> _Given information_:
---------------
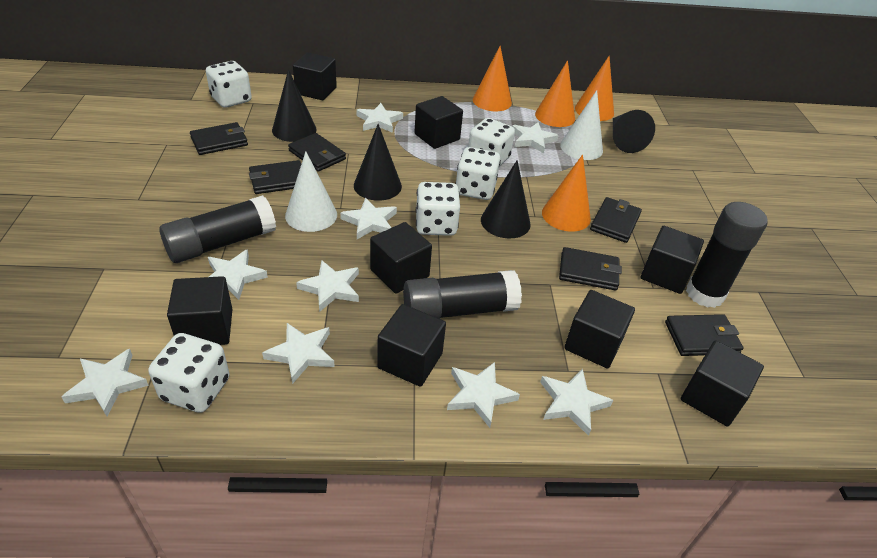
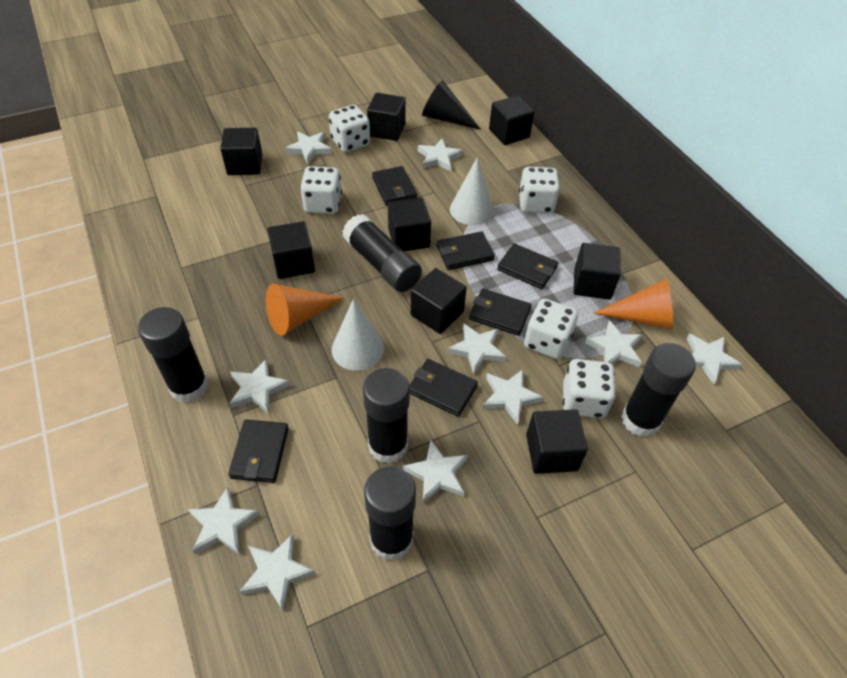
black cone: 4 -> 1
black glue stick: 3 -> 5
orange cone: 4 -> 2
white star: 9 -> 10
---------------
> _What to produce_: The line containing "black glue stick: 3 -> 5" and every line after it, through the last one above, should be written out word for word.

> _Output of the task_:
black glue stick: 3 -> 5
orange cone: 4 -> 2
white star: 9 -> 10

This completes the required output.